=== WHAT TO WORK ON ===
Reproduce every entry word for word. Drop all pictures from the copy.

━━━ INFORMATION SUPPLIED ━━━

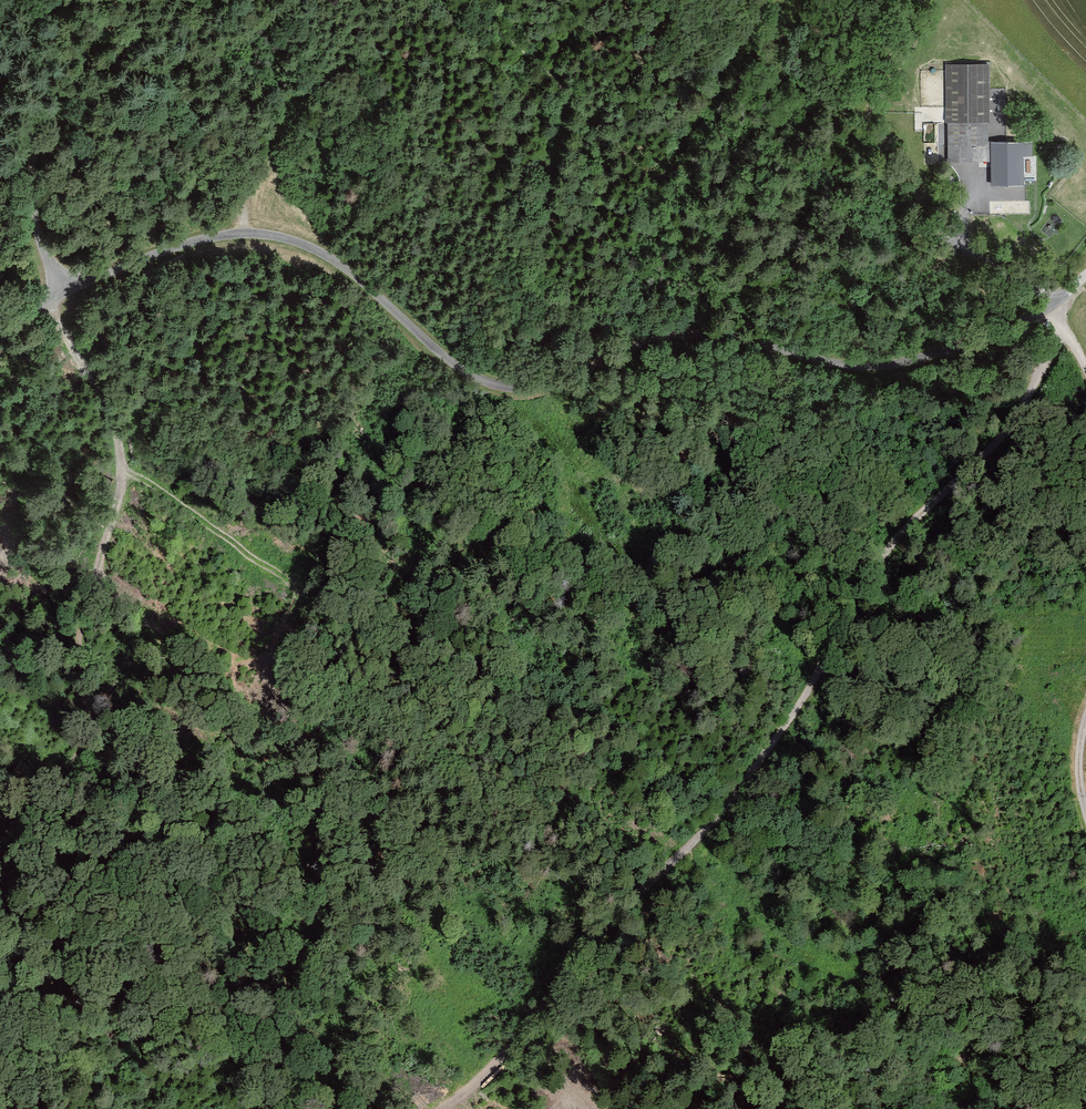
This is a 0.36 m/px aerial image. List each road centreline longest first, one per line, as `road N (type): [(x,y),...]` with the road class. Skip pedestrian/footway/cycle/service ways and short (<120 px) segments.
road 1 (unclassified): [(1052,304),(950,350),(886,366),(712,342),(542,389),(471,374),(344,267),(274,236),(195,241),(59,296)]
road 2 (track): [(1052,304),(1064,330),(1008,431),(880,560),(799,706),(701,837),(581,949),(533,1023),(439,1108)]
road 3 (track): [(1052,304),(933,236),(875,216),(737,204),(633,164),(556,84),(522,36),(478,0)]
road 4 (track): [(59,296),(117,421),(96,563),(97,672),(0,827)]
road 5 (unclassified): [(59,296),(34,223),(30,167),(63,0)]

━━━

=== EXERCISE ANSWER ===
This is a 0.36 m/px aerial image. List each road centreline longest first, one per line, as `road N (type): [(x,y),...]` with the road class. Skip pedestrian/footway/cycle/service ways and short (<120 px) segments.
road 1 (unclassified): [(1052,304),(950,350),(886,366),(712,342),(542,389),(471,374),(344,267),(274,236),(195,241),(59,296)]
road 2 (track): [(1052,304),(1064,330),(1008,431),(880,560),(799,706),(701,837),(581,949),(533,1023),(439,1108)]
road 3 (track): [(1052,304),(933,236),(875,216),(737,204),(633,164),(556,84),(522,36),(478,0)]
road 4 (track): [(59,296),(117,421),(96,563),(97,672),(0,827)]
road 5 (unclassified): [(59,296),(34,223),(30,167),(63,0)]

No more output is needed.